Task instructions: From the line containing "(204, 302) = (310, 192): green" to the end of the listing, copy each line exactly and leave out all others.

Data segment:
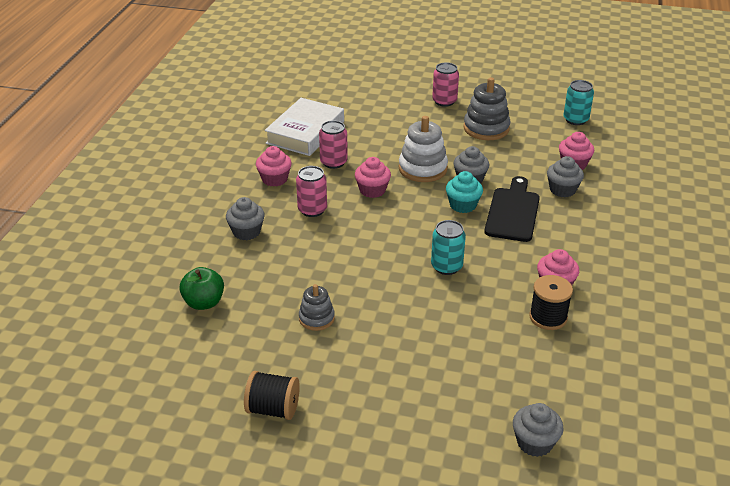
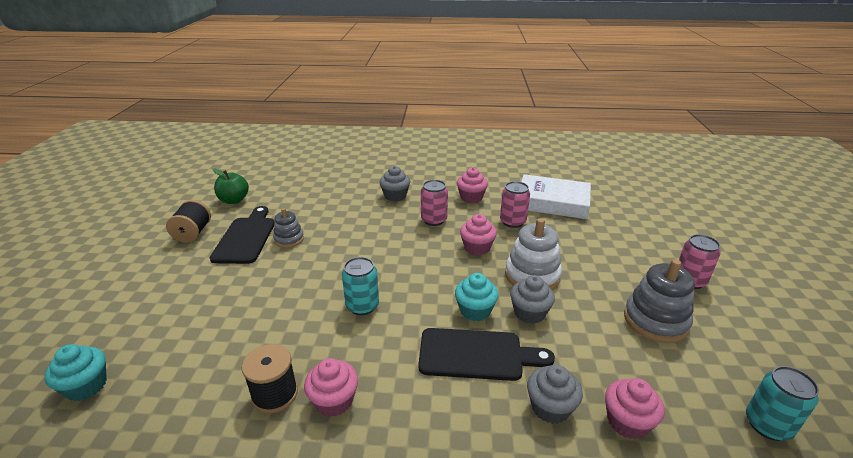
camera: 80 degrees right, 5 degrees down
(204, 302) = (310, 192): green apple -> green apple (234, 200)
(301, 356) = (246, 238): none -> black cutting board
(534, 442) = (86, 386): grey cupcake -> turquoise cupcake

Result for this exercise:
(204, 302) = (310, 192): green apple -> green apple (234, 200)
(301, 356) = (246, 238): none -> black cutting board
(534, 442) = (86, 386): grey cupcake -> turquoise cupcake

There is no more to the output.